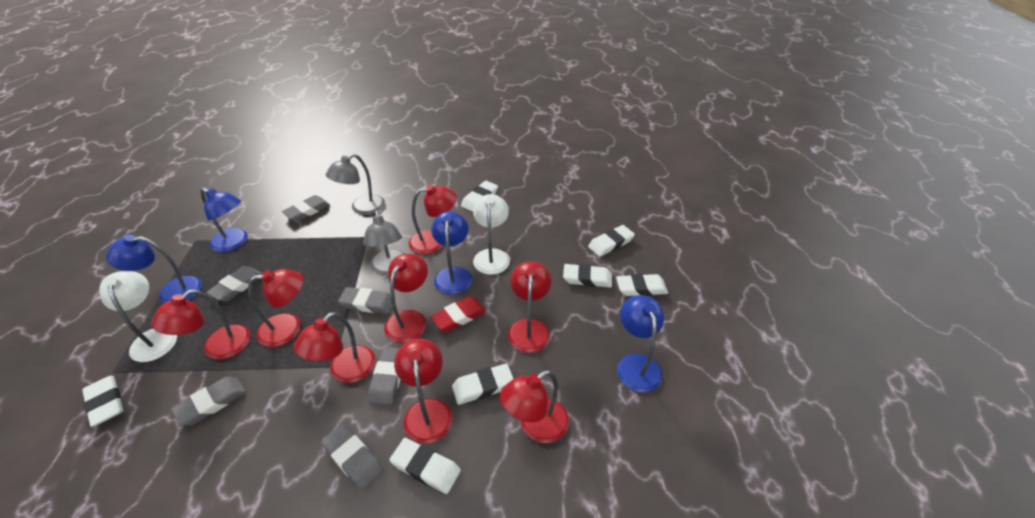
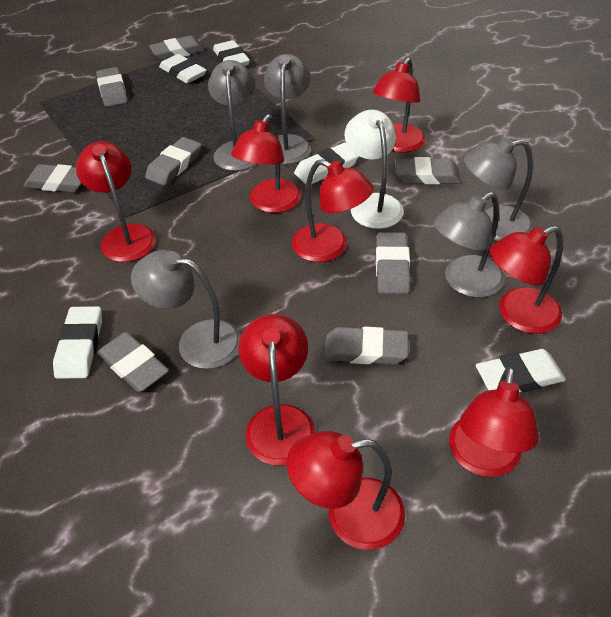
blue lamp: 4 -> 0
grey eraser: 6 -> 8
grey lamp: 2 -> 5
red eraser: 1 -> 0
white eraser: 7 -> 5
white lamp: 2 -> 1

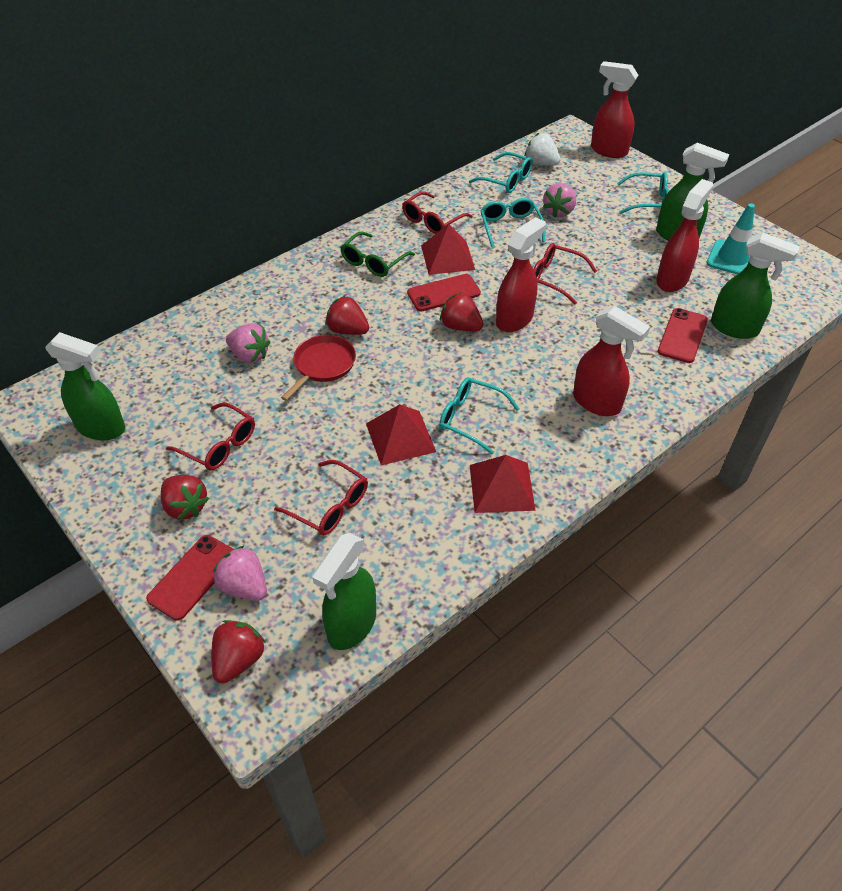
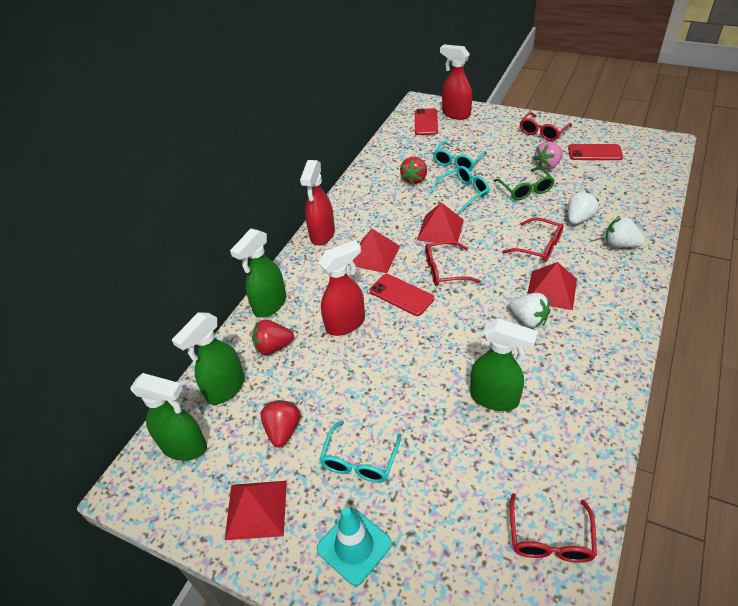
pink strawberry: 3 -> 1
red pan: 1 -> 0
red pyramid: 3 -> 4
red spray bottle: 4 -> 3
red strawberry: 4 -> 3
turquoise glasses: 4 -> 3
white strawberry: 1 -> 3

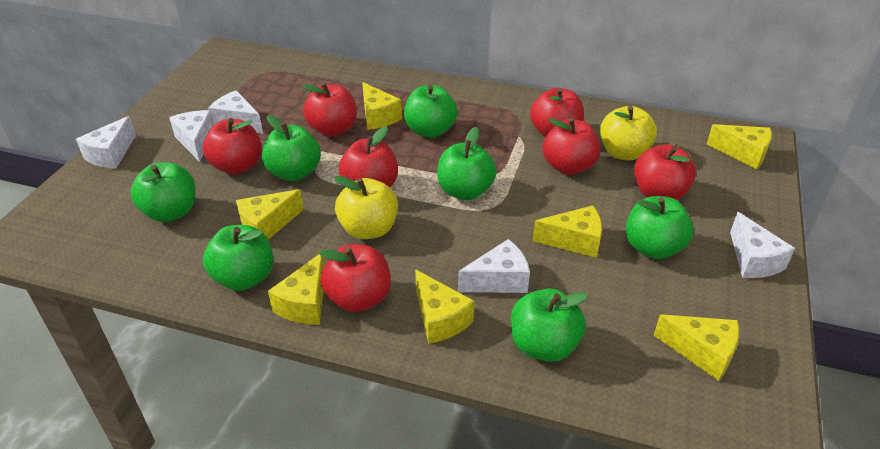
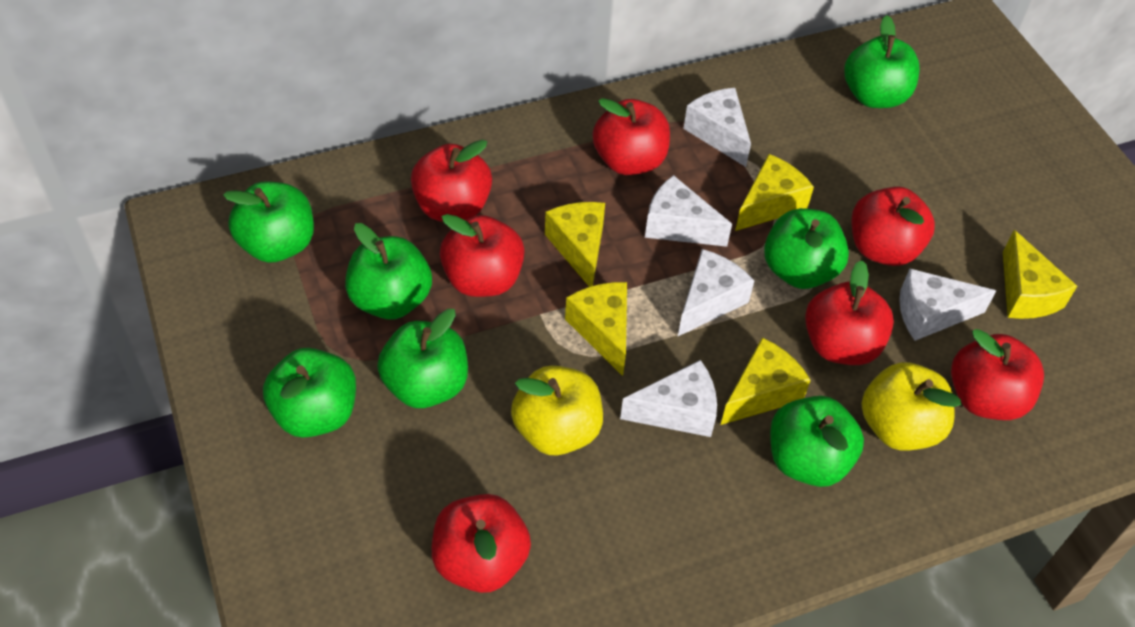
yellow cheese: 7 -> 5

• • • •

Task goal. Look through the entries above and copy each line that has "eraser" in it.

Task answer.
grey eraser: 6 -> 8
red eraser: 1 -> 0
white eraser: 7 -> 5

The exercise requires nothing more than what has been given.